- **Task requirements**
Search the entries below. Return every line that has "traffic" in it.

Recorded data
::::::
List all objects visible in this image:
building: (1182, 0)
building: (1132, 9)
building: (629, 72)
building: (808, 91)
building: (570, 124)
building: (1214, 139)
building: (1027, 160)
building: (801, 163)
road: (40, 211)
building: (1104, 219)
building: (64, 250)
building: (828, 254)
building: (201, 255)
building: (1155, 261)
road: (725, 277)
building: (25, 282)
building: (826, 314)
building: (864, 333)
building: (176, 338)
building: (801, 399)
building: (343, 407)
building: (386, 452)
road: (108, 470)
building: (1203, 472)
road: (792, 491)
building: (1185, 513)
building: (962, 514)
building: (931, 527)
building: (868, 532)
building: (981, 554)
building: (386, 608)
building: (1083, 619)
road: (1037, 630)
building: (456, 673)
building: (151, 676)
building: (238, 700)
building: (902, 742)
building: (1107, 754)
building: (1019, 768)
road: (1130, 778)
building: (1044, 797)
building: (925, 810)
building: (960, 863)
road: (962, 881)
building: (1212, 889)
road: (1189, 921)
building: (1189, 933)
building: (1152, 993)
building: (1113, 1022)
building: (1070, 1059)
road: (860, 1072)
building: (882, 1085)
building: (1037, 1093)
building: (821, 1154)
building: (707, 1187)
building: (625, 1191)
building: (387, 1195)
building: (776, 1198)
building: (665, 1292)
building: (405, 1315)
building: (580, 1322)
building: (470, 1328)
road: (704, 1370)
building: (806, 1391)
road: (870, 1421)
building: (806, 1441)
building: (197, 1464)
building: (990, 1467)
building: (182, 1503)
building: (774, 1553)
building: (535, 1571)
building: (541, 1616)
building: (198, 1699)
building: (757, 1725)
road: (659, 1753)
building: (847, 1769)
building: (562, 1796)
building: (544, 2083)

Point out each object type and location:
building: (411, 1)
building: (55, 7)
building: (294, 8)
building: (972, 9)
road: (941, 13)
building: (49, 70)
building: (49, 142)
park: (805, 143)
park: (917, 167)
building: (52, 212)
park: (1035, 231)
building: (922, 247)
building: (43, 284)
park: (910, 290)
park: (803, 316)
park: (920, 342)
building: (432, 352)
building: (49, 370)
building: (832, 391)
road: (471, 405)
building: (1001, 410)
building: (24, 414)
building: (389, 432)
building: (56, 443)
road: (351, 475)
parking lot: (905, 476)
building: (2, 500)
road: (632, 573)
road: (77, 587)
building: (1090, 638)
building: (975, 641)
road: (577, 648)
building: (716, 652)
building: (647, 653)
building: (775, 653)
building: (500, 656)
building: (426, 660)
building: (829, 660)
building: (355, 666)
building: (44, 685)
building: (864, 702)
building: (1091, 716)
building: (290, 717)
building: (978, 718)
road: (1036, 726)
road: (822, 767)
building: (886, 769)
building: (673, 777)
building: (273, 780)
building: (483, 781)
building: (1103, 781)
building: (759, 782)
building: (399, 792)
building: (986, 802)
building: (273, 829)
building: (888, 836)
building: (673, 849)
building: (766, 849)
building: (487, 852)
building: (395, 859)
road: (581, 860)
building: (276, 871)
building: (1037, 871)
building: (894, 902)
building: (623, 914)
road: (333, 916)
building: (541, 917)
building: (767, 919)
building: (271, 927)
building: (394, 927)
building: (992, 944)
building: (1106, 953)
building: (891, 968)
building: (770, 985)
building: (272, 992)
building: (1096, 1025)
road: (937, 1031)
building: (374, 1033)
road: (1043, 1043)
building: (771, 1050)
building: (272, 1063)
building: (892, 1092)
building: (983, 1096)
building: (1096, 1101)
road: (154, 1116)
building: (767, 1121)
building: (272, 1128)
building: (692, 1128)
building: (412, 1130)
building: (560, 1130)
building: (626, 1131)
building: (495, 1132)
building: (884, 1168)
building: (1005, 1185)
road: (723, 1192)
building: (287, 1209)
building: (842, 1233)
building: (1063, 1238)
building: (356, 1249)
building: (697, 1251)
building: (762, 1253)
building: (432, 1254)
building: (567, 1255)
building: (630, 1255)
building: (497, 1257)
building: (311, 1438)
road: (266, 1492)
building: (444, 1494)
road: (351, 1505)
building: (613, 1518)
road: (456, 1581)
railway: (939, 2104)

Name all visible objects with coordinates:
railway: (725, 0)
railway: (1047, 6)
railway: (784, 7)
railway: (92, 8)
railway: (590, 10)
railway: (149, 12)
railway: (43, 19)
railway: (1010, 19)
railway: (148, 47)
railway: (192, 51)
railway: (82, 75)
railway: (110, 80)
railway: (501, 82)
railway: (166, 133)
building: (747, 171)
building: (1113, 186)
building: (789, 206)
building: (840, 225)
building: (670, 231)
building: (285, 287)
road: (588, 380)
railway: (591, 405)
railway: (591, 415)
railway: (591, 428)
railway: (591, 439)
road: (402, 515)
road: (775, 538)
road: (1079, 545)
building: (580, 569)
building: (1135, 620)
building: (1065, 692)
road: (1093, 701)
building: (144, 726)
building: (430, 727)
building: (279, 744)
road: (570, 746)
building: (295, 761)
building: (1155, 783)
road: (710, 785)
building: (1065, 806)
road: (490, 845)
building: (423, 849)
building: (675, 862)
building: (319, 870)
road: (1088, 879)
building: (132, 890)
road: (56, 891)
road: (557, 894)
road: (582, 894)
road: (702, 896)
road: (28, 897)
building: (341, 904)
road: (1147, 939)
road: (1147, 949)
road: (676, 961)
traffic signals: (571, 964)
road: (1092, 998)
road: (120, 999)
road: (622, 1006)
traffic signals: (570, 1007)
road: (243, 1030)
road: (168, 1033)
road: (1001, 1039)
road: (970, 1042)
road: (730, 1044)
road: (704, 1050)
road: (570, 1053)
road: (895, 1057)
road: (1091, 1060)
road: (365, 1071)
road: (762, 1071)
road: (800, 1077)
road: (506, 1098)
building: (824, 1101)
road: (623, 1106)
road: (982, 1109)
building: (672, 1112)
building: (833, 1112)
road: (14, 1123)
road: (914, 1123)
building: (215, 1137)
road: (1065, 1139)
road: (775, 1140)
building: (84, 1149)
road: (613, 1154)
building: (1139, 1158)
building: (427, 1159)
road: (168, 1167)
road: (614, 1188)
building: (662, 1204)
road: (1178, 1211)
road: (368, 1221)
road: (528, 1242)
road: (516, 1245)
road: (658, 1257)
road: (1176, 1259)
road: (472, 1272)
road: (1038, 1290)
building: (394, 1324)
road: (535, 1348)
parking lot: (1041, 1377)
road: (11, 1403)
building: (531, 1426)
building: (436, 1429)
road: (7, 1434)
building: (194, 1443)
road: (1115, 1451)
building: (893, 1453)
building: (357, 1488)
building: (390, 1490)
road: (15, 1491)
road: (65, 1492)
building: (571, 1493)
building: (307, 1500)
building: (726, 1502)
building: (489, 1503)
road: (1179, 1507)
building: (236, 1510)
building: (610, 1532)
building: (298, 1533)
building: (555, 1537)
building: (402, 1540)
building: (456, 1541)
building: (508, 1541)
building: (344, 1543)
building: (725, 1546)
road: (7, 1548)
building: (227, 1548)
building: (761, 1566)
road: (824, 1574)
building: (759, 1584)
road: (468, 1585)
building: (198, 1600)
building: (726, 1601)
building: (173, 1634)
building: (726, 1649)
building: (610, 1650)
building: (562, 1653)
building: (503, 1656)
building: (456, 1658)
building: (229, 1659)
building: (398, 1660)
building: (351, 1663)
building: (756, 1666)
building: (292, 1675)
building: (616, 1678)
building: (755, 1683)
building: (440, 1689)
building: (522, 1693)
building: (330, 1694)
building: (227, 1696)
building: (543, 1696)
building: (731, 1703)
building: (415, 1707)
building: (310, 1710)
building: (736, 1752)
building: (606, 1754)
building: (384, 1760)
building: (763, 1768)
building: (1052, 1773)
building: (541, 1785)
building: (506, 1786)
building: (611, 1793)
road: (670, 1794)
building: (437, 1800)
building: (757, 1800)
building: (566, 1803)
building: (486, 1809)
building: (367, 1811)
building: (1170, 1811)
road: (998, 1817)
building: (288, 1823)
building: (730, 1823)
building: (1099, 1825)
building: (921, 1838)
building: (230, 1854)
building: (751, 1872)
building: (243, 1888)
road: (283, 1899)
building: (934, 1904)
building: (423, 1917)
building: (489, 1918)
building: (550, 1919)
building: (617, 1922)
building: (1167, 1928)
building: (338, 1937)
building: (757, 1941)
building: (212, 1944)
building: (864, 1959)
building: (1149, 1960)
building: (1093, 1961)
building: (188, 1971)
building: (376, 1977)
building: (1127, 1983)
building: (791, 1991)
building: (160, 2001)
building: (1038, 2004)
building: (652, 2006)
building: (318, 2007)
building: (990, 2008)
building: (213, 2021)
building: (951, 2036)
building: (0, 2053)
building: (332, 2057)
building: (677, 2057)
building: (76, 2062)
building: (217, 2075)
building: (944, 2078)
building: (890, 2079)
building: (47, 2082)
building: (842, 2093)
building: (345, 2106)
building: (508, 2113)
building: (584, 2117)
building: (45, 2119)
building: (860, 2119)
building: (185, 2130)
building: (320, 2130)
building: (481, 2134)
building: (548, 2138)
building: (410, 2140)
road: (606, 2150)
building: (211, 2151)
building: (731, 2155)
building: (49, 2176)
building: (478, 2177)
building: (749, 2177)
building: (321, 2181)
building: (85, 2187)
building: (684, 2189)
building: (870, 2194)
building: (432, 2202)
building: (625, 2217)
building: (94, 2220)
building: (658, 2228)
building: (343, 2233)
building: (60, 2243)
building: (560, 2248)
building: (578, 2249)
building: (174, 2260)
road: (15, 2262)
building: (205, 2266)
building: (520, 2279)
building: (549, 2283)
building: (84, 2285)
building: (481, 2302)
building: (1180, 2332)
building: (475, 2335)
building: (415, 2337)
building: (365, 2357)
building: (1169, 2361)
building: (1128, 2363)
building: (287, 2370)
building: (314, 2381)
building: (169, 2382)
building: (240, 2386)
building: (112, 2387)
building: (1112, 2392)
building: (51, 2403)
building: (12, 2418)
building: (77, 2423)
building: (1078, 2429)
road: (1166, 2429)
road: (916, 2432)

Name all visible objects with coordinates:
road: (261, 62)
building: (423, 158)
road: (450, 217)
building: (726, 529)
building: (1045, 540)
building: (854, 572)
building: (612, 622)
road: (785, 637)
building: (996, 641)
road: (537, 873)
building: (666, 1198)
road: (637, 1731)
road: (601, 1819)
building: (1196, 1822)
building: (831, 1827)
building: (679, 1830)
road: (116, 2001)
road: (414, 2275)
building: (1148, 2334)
::::::
- **Response**
traffic signals: (571, 964)
traffic signals: (570, 1007)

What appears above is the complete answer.